Your task is to restate the listing word for word without the pictures.

***

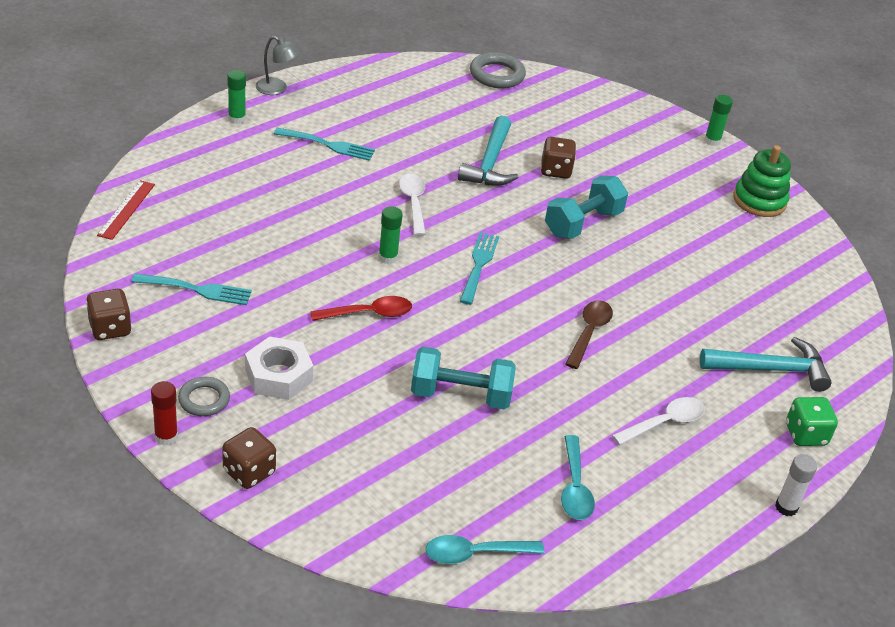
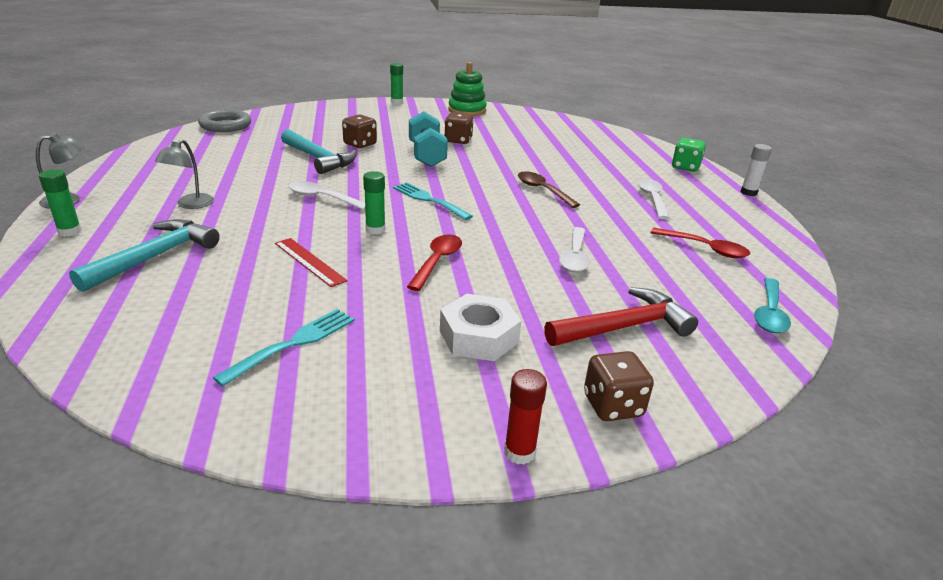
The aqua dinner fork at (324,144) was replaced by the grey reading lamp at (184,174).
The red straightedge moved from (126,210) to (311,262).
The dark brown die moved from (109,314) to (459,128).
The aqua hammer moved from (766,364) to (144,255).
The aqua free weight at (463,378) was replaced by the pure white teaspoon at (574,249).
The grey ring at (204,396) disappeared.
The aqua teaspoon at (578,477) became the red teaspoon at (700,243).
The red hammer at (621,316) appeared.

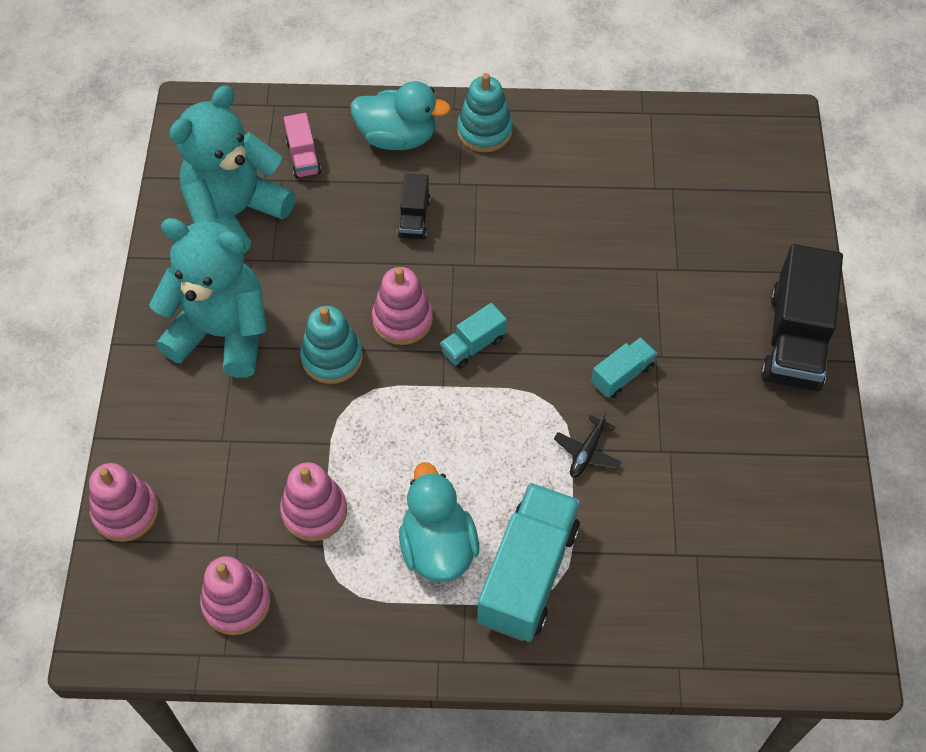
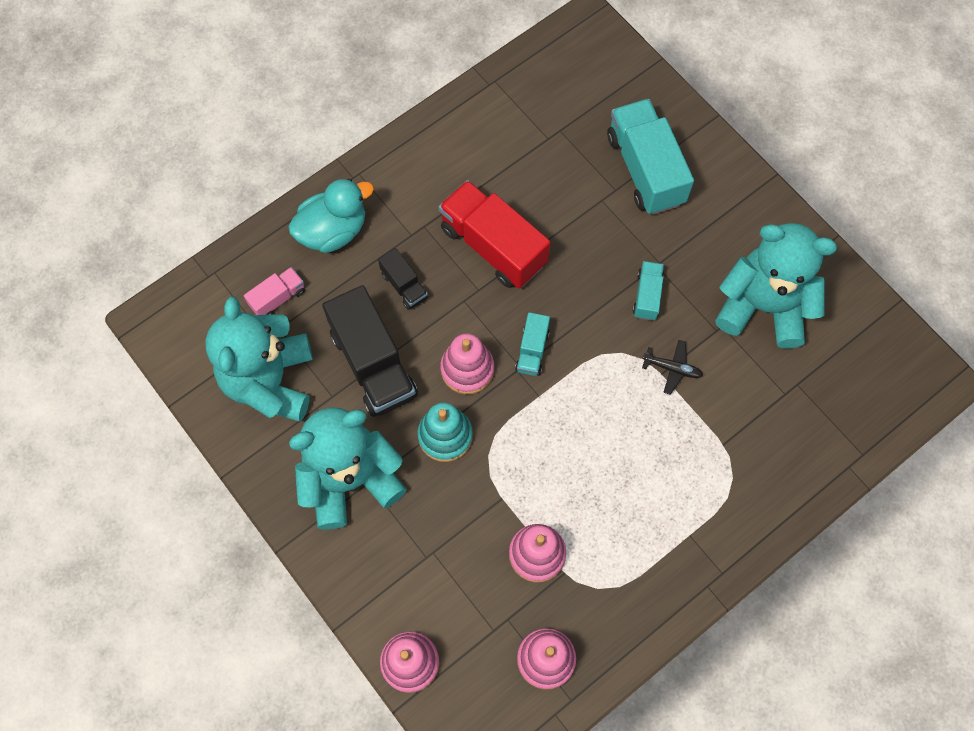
The aqua stacking toy at (485,112) disappeared.
The rose-pink toy truck at (302,145) turned 75 degrees counterclockwise.
The black toy truck moved from (802,318) to (370,351).
The black aeroplane at (587,444) turned 60 degrees counterclockwise.
The aqua rubber duck at (439,522) disappeared.
The aqua toy truck moved from (528,562) to (650,157).
The red toy truck at (495,234) appeared.
The aqua teddy bear at (776,285) appeared.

***

Solution:
The aqua dinner fork at (324,144) was replaced by the grey reading lamp at (184,174).
The red straightedge moved from (126,210) to (311,262).
The dark brown die moved from (109,314) to (459,128).
The aqua hammer moved from (766,364) to (144,255).
The aqua free weight at (463,378) was replaced by the pure white teaspoon at (574,249).
The grey ring at (204,396) disappeared.
The aqua teaspoon at (578,477) became the red teaspoon at (700,243).
The red hammer at (621,316) appeared.

The aqua stacking toy at (485,112) disappeared.
The rose-pink toy truck at (302,145) turned 75 degrees counterclockwise.
The black toy truck moved from (802,318) to (370,351).
The black aeroplane at (587,444) turned 60 degrees counterclockwise.
The aqua rubber duck at (439,522) disappeared.
The aqua toy truck moved from (528,562) to (650,157).
The red toy truck at (495,234) appeared.
The aqua teddy bear at (776,285) appeared.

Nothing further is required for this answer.